REQUIREMENT: Your answer must match the records word for word and contain no pictures.

■ ■ ■ ■

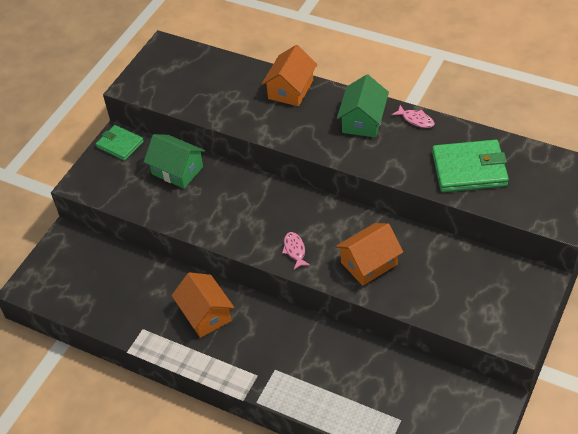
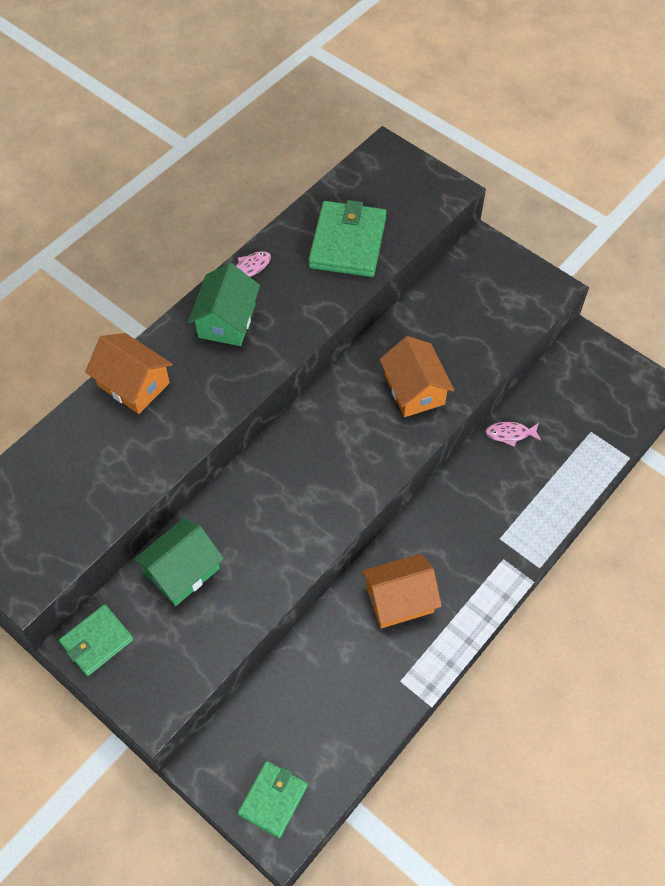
camera: 80 degrees left, 10 degrees up
pink fish [282,232,310,269] -> pink fish moved to [486,422,541,447]
green house [337,75,389,137] -> green house turned 75 degrees clockwise [188,263,260,346]
none -> green wallet [238,761,308,838]

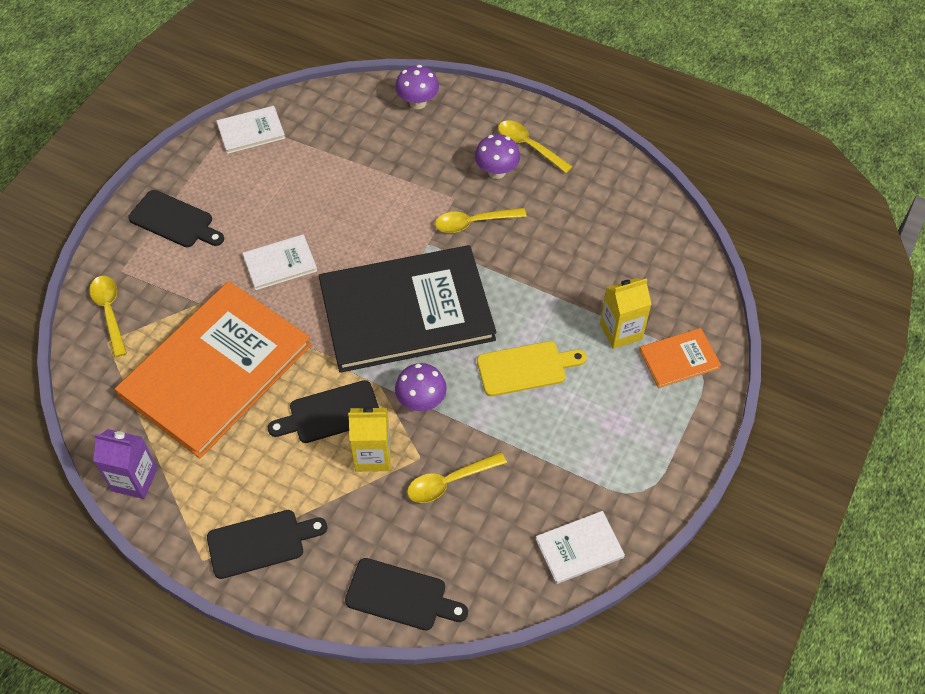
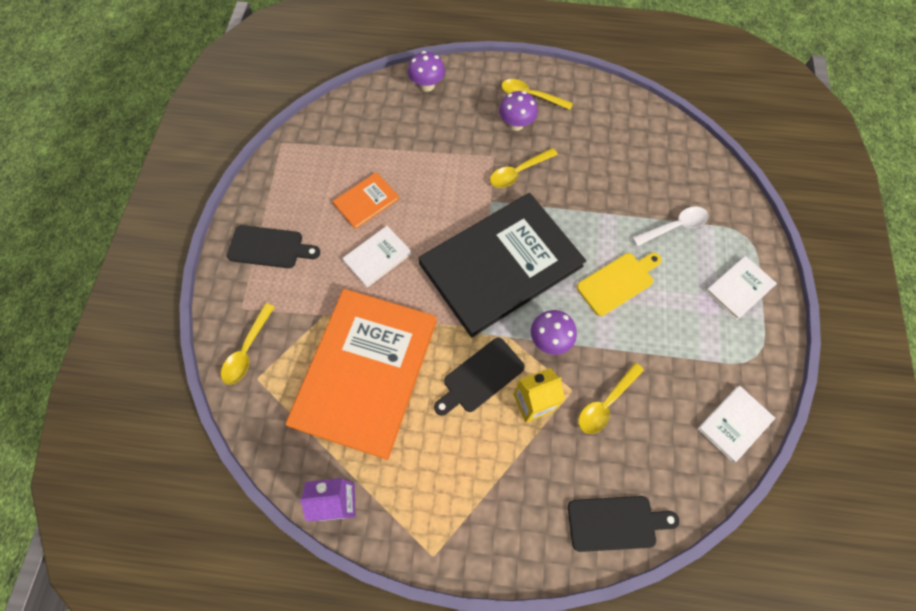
camera: 20 degrees left, 10 degrees up
yellow spoon [89,276,127,357] -> yellow spoon turned 120 degrees counterclockwise [221,303,275,385]
black cutting board [207,510,327,579] -> none
white book [216,106,285,154] -> white book moved to [705,256,777,320]
yellow carton [600,278,652,349] -> white spoon [632,206,708,246]
orange book [639,328,721,388] -> orange book moved to [333,172,399,229]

■ ■ ■ ■

OUTPUT:
camera: 80 degrees left, 10 degrees up
pink fish [282,232,310,269] -> pink fish moved to [486,422,541,447]
green house [337,75,389,137] -> green house turned 75 degrees clockwise [188,263,260,346]
none -> green wallet [238,761,308,838]

camera: 20 degrees left, 10 degrees up
yellow spoon [89,276,127,357] -> yellow spoon turned 120 degrees counterclockwise [221,303,275,385]
black cutting board [207,510,327,579] -> none
white book [216,106,285,154] -> white book moved to [705,256,777,320]
yellow carton [600,278,652,349] -> white spoon [632,206,708,246]
orange book [639,328,721,388] -> orange book moved to [333,172,399,229]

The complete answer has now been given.